EXERCISE DIRECTIONS: Skip the pictures. Transcribe exactly the lines from the line containing "pink 1x2 plate [352,201,447,276]" to the end of the listing.

DATA TO EXAMINE:
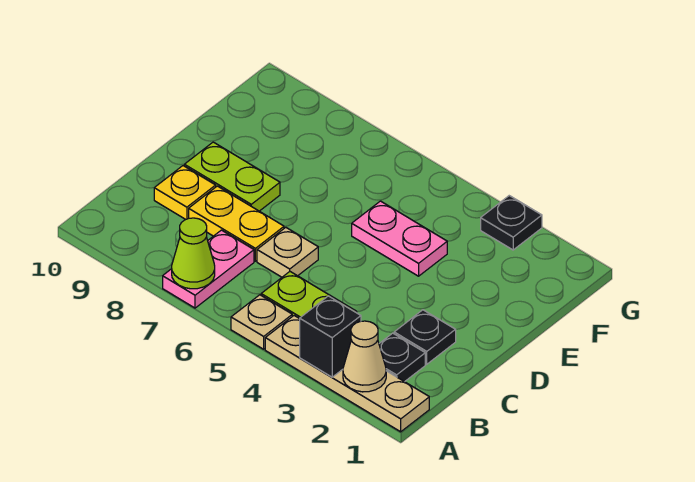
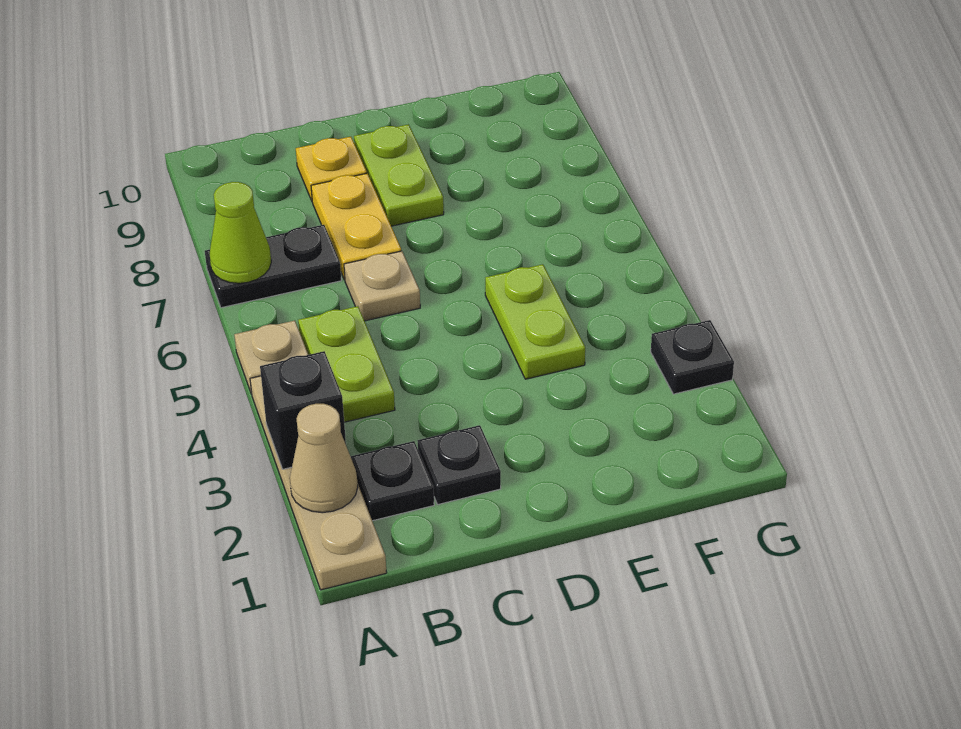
pink 1x2 plate [163,230,254,308] -> black 1x2 plate [205,225,341,308]
pink 1x2 plate [352,201,447,276] -> lime 1x2 plate [485,264,585,379]

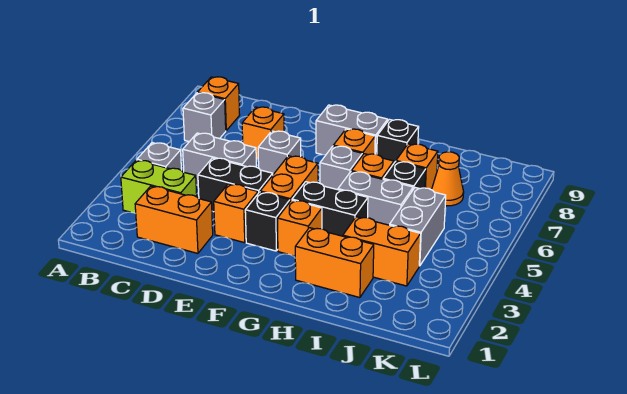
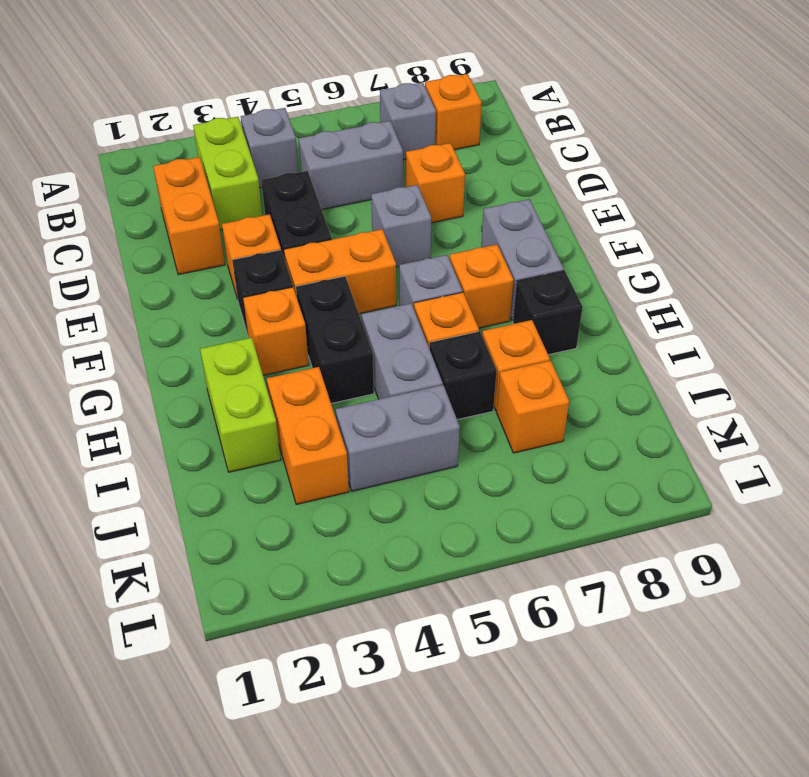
grey 1x2 brick [183,133,256,186] -> grey 1x2 brick turned to [299,121,403,210]
orange 1x2 brick [295,228,374,298] -> lime 1x2 brick [200,338,281,472]
orange 1x1 cone [432,152,464,206] -> orange 1x1 brick [497,360,569,453]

OUTPUT FOR THIS TASK:
pink 1x2 plate [352,201,447,276] -> lime 1x2 plate [485,264,585,379]

grey 1x2 brick [183,133,256,186] -> grey 1x2 brick turned to [299,121,403,210]
orange 1x2 brick [295,228,374,298] -> lime 1x2 brick [200,338,281,472]
orange 1x1 cone [432,152,464,206] -> orange 1x1 brick [497,360,569,453]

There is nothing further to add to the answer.